Source data =>
· · · ·
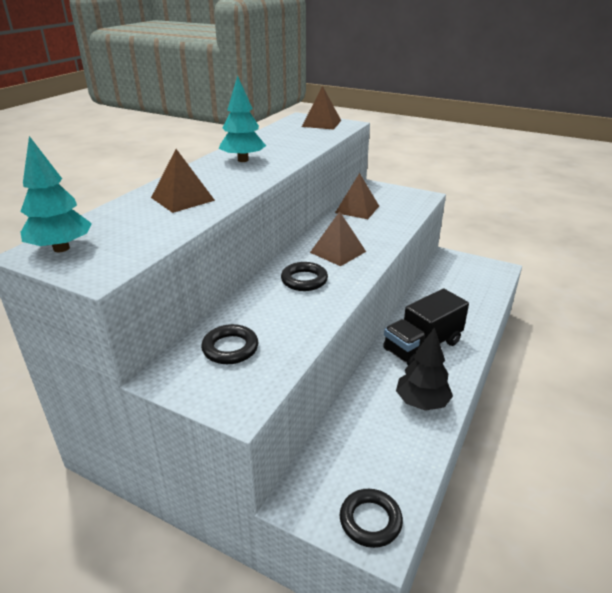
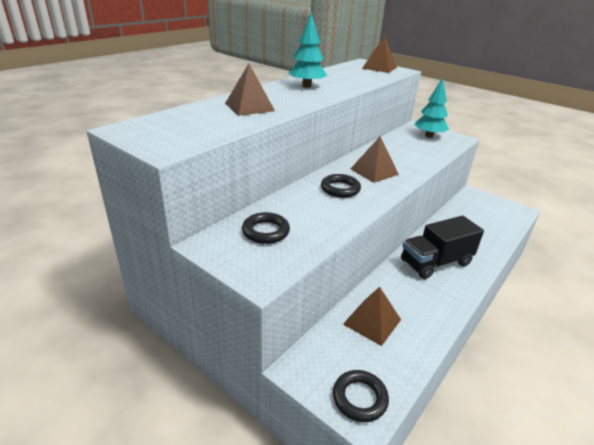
camera: 10 degrees right, 0 degrees up
(61, 248) = (144, 129): turquoise tree -> turquoise tree (429, 136)
(357, 209) = (398, 141): brown pyramid -> brown pyramid (372, 322)
(421, 402) = (426, 308): black tree -> none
· · · ·
Activity => Whenever the string "tree" turns up in a line above, copy that line out.

Answer space =>
(61, 248) = (144, 129): turquoise tree -> turquoise tree (429, 136)
(421, 402) = (426, 308): black tree -> none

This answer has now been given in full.